Repeat each entry word for word. Leave any images out of the copy.

___ Dataset content

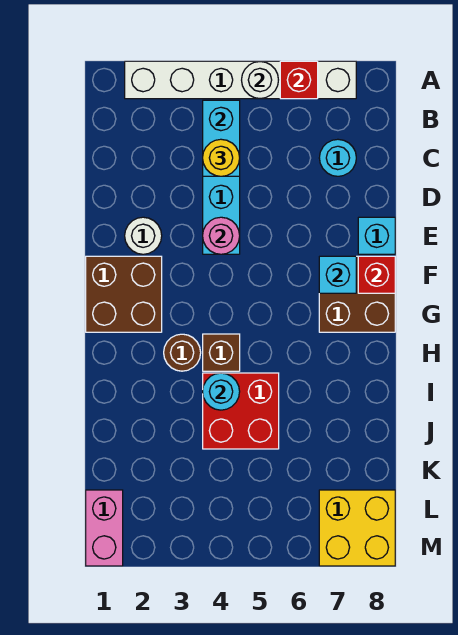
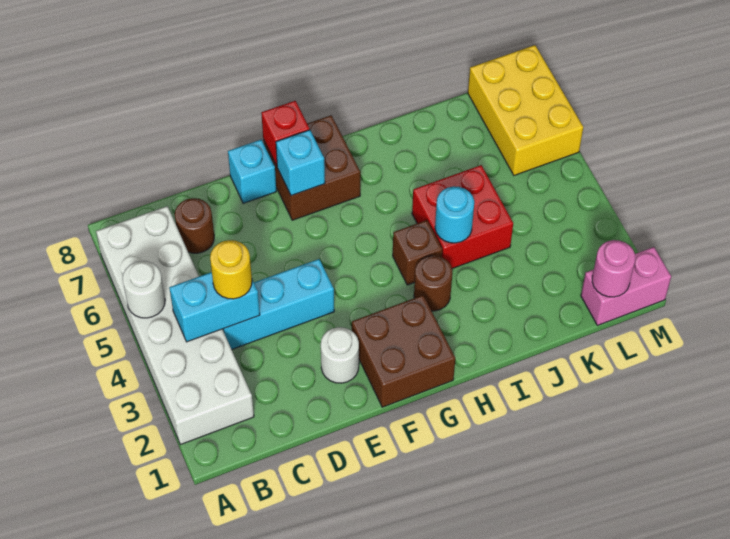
white brick A2:A7 level 1 -> white brick A2:B7 level 1
red brick A6 level 2 -> none
cyan round brick C7 level 1 -> brown round brick C7 level 1
pink round brick E4 level 2 -> pink round brick L1 level 2
yellow brick L7:M8 level 1 -> yellow brick L6:M8 level 1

______

**Solution for this task**.
white brick A2:A7 level 1 -> white brick A2:B7 level 1
red brick A6 level 2 -> none
cyan round brick C7 level 1 -> brown round brick C7 level 1
pink round brick E4 level 2 -> pink round brick L1 level 2
yellow brick L7:M8 level 1 -> yellow brick L6:M8 level 1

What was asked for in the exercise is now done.